**Exercise details**: Find the line containing "green fork: 0 -> 2" in the entries below. Restate it and each line after it, word for word, up to and including the line containing "yellow fork: 0 -> 1".

Stored data:
━━━━

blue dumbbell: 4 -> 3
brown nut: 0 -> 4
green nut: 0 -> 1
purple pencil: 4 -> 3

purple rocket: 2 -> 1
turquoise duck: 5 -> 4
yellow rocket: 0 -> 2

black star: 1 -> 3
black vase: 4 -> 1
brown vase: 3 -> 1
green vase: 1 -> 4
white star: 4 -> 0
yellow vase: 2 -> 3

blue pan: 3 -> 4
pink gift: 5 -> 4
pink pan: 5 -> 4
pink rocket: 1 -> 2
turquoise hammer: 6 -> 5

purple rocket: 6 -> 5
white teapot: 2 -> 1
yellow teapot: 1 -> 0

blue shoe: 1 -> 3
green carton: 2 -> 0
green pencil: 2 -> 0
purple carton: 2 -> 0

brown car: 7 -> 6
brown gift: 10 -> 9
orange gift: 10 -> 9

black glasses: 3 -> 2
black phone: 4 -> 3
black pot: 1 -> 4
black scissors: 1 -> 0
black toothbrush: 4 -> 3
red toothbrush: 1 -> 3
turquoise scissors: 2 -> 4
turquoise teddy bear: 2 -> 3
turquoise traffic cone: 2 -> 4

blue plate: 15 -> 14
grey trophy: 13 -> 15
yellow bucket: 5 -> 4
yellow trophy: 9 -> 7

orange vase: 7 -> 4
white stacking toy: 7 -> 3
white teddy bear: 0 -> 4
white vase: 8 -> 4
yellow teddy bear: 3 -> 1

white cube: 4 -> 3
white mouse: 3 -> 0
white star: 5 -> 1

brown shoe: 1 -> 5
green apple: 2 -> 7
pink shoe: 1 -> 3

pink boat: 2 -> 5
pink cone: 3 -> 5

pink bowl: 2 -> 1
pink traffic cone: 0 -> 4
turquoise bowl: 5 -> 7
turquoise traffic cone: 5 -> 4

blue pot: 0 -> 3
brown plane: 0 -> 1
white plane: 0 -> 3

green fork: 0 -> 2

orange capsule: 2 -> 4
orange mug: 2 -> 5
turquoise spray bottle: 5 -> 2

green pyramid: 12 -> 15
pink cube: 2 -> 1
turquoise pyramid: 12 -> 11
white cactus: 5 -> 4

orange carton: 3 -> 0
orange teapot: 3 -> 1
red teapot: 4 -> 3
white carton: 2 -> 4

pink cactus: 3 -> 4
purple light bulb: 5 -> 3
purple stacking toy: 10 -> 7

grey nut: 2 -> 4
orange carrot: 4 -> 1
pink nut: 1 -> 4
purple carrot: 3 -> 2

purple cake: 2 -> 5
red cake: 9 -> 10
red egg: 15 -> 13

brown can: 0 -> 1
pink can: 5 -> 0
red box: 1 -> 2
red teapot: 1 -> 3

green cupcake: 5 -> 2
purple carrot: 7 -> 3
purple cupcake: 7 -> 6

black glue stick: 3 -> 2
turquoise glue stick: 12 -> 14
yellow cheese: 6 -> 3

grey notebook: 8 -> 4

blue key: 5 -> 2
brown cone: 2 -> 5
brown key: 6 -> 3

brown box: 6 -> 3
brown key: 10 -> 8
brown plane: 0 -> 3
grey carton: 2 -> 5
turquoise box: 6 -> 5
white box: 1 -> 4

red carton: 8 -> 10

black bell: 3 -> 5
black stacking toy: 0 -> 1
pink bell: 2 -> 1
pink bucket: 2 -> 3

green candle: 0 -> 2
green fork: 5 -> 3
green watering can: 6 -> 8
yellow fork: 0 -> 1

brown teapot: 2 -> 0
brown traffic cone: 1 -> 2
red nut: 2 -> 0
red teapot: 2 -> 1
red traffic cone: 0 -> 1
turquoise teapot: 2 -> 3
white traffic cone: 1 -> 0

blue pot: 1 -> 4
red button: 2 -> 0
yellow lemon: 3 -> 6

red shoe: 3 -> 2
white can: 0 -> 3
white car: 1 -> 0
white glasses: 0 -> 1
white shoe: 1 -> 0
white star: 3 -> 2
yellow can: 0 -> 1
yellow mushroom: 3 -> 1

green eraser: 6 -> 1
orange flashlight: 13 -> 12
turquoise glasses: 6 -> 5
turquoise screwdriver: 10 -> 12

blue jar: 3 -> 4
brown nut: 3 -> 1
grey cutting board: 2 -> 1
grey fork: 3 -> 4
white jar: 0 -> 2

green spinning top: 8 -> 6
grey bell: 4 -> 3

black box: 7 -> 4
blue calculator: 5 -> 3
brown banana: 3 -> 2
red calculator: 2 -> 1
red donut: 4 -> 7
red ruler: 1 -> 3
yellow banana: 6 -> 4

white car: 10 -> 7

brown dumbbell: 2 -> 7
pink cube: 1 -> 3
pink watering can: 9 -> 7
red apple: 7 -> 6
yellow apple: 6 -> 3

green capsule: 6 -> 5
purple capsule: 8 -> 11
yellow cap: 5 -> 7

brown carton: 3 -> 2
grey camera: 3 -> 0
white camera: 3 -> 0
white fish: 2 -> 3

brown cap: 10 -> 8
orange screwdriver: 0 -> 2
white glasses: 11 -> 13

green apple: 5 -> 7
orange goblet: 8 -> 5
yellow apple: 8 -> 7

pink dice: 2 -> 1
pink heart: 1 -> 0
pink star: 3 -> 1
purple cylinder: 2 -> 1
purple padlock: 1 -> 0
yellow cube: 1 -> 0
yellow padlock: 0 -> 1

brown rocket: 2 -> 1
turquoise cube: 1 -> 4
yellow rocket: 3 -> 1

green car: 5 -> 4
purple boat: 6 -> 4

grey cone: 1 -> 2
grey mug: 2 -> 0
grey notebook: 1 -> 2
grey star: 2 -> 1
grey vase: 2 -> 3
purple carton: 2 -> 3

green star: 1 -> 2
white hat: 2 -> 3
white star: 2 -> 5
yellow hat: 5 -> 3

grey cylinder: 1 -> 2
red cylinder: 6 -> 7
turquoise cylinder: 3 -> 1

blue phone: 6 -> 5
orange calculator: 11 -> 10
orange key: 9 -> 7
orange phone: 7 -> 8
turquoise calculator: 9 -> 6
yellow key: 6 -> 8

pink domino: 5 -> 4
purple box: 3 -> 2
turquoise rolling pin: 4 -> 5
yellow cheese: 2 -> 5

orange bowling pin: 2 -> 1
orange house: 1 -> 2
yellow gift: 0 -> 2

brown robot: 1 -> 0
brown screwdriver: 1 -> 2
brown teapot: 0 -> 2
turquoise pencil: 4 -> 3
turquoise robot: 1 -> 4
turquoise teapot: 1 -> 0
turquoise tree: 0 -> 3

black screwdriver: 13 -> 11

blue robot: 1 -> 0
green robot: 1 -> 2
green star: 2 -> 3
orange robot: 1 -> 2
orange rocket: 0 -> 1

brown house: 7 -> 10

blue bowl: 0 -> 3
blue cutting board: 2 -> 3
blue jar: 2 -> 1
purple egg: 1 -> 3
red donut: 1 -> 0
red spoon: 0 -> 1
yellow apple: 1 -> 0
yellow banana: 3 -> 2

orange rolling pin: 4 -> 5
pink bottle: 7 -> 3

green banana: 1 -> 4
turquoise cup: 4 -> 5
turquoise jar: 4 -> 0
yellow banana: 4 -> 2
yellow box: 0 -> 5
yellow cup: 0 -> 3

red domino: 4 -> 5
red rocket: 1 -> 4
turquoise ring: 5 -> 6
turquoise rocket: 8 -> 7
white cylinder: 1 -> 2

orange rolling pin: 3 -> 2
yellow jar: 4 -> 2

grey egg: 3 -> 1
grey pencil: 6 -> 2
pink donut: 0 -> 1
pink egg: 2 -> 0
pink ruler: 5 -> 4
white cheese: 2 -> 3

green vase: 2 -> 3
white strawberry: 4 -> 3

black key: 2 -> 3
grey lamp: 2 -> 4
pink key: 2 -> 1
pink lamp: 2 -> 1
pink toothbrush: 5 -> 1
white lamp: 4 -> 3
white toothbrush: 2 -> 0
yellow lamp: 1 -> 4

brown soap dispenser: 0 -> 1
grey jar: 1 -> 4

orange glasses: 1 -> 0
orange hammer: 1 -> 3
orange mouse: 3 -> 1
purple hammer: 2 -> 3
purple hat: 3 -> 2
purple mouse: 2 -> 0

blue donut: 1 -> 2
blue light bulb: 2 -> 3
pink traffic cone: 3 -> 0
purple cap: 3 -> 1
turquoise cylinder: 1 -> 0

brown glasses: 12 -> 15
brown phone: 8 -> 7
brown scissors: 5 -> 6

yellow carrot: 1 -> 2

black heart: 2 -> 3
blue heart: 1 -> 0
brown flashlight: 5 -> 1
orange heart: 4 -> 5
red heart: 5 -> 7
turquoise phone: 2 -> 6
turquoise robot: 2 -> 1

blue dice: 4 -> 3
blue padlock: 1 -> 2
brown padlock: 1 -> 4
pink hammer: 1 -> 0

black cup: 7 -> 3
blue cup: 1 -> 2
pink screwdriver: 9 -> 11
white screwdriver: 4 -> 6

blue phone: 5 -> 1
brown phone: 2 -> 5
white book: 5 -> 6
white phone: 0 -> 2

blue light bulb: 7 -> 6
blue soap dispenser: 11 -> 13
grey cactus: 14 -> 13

━━━━

**Task solution**:
green fork: 0 -> 2

orange capsule: 2 -> 4
orange mug: 2 -> 5
turquoise spray bottle: 5 -> 2

green pyramid: 12 -> 15
pink cube: 2 -> 1
turquoise pyramid: 12 -> 11
white cactus: 5 -> 4

orange carton: 3 -> 0
orange teapot: 3 -> 1
red teapot: 4 -> 3
white carton: 2 -> 4

pink cactus: 3 -> 4
purple light bulb: 5 -> 3
purple stacking toy: 10 -> 7

grey nut: 2 -> 4
orange carrot: 4 -> 1
pink nut: 1 -> 4
purple carrot: 3 -> 2

purple cake: 2 -> 5
red cake: 9 -> 10
red egg: 15 -> 13

brown can: 0 -> 1
pink can: 5 -> 0
red box: 1 -> 2
red teapot: 1 -> 3

green cupcake: 5 -> 2
purple carrot: 7 -> 3
purple cupcake: 7 -> 6

black glue stick: 3 -> 2
turquoise glue stick: 12 -> 14
yellow cheese: 6 -> 3

grey notebook: 8 -> 4

blue key: 5 -> 2
brown cone: 2 -> 5
brown key: 6 -> 3

brown box: 6 -> 3
brown key: 10 -> 8
brown plane: 0 -> 3
grey carton: 2 -> 5
turquoise box: 6 -> 5
white box: 1 -> 4

red carton: 8 -> 10

black bell: 3 -> 5
black stacking toy: 0 -> 1
pink bell: 2 -> 1
pink bucket: 2 -> 3

green candle: 0 -> 2
green fork: 5 -> 3
green watering can: 6 -> 8
yellow fork: 0 -> 1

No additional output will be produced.